RECORDS FOR THIS EXERCISE START
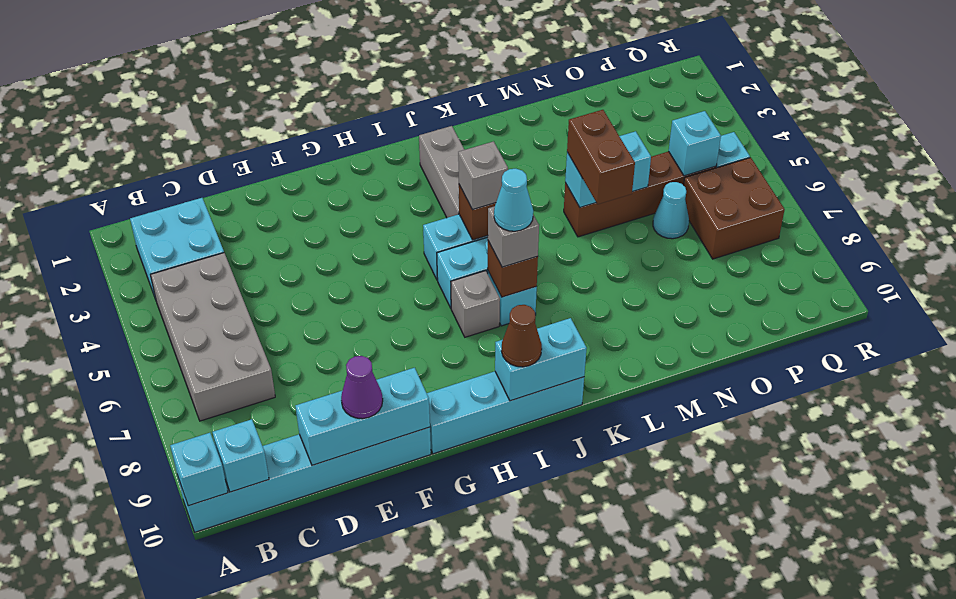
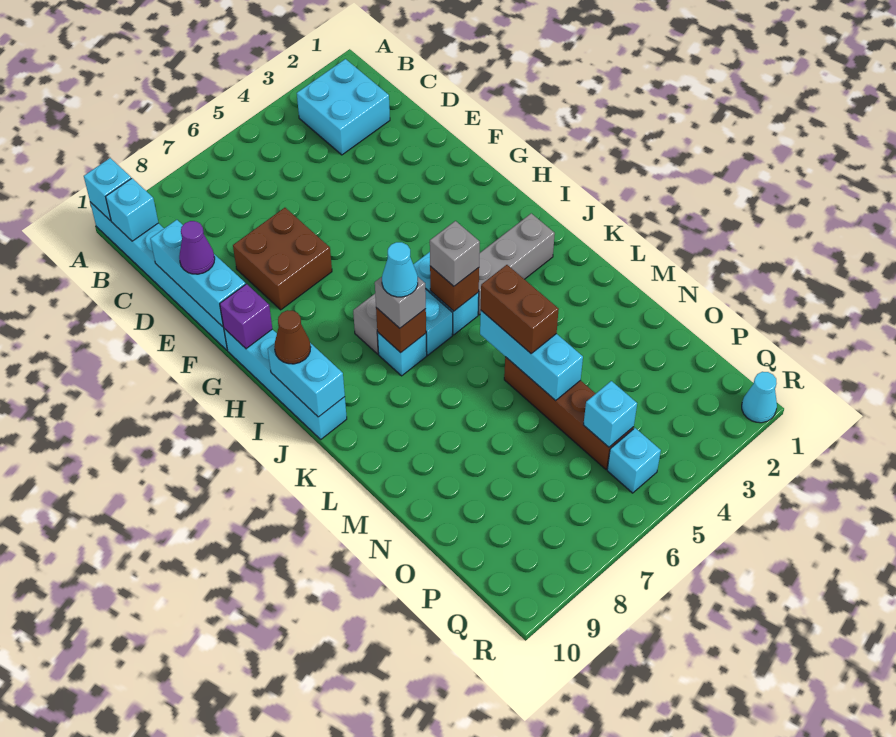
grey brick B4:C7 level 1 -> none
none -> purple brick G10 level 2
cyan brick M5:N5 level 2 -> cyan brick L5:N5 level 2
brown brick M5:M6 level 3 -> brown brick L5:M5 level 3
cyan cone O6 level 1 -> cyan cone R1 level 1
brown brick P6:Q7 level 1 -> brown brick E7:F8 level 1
RECORDS FOR THIS EXERCISE END
RECORDS FOR THIS EXERCISE START
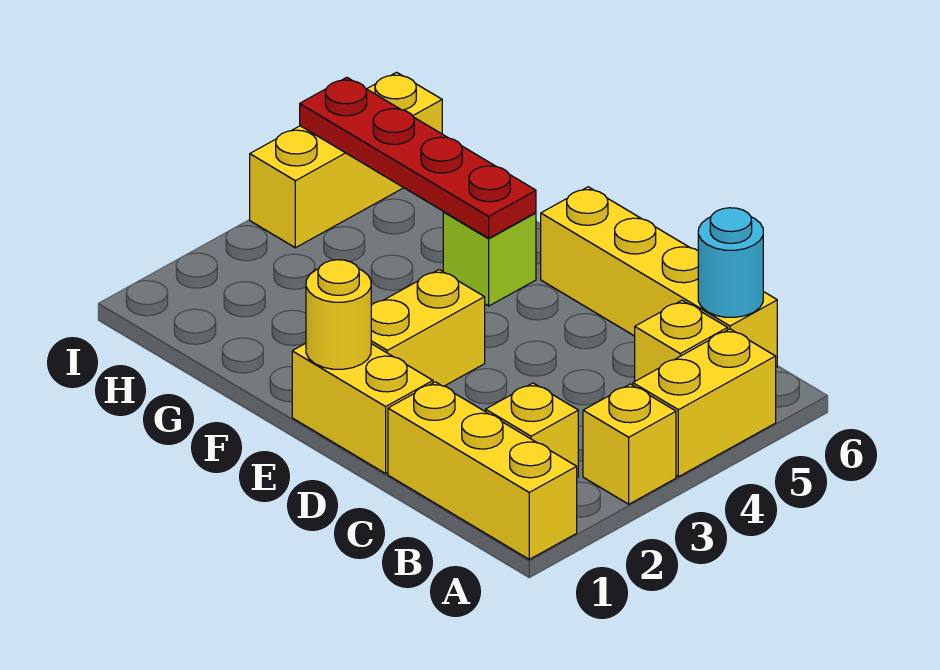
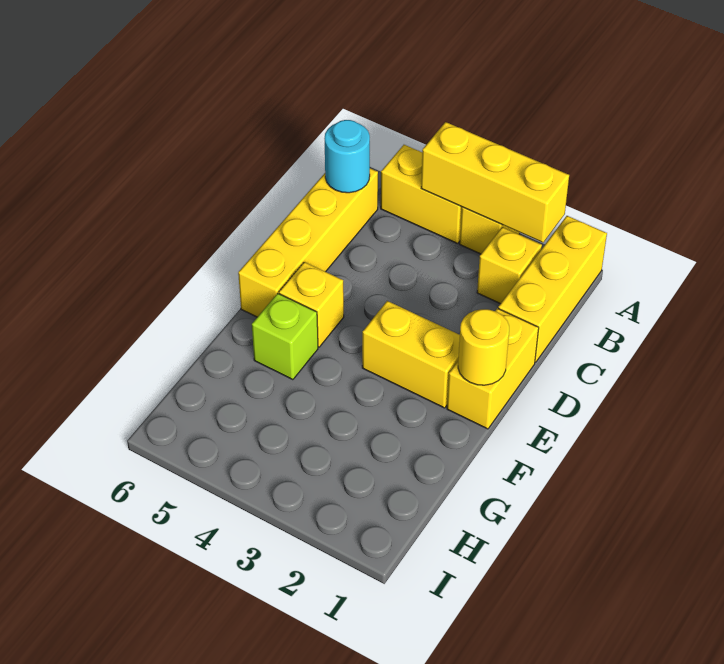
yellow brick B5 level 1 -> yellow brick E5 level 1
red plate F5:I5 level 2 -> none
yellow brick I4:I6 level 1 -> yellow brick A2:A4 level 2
RECORDS FOR THIS EXERCISE END
RECORDS FOR THIS EXERCISE START
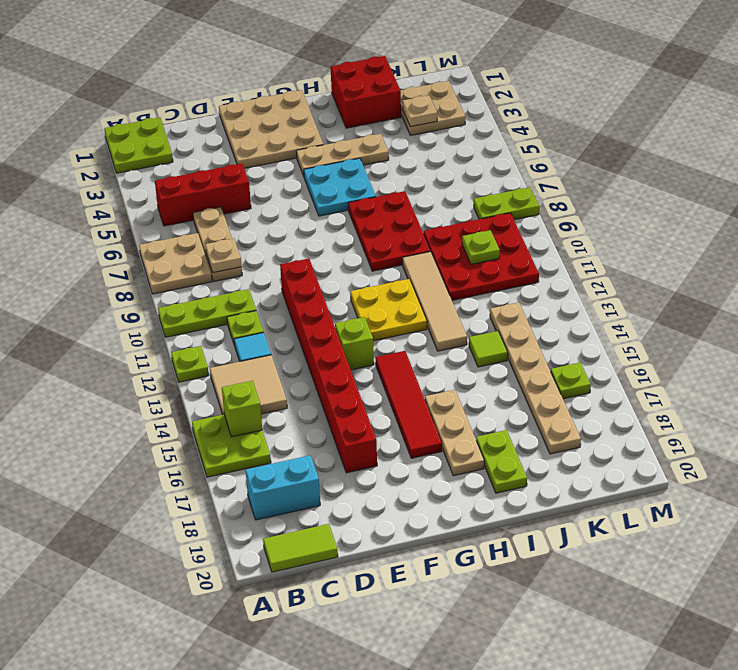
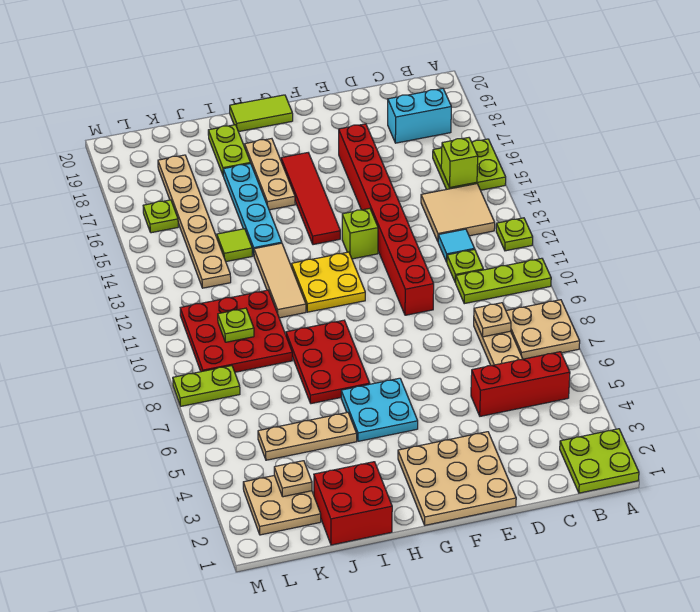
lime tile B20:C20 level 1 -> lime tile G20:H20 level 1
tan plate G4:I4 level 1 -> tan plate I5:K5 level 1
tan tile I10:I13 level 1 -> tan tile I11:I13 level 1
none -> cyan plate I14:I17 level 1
RECORDS FOR THIS EXERCISE END
YOUR TASK: Repeat word for word the lines above that run from the line containing "yellow brick B5" through the line containing "yellow brick I4:I6", both ends included, and nothing else.

WRITTEN REPLY:
yellow brick B5 level 1 -> yellow brick E5 level 1
red plate F5:I5 level 2 -> none
yellow brick I4:I6 level 1 -> yellow brick A2:A4 level 2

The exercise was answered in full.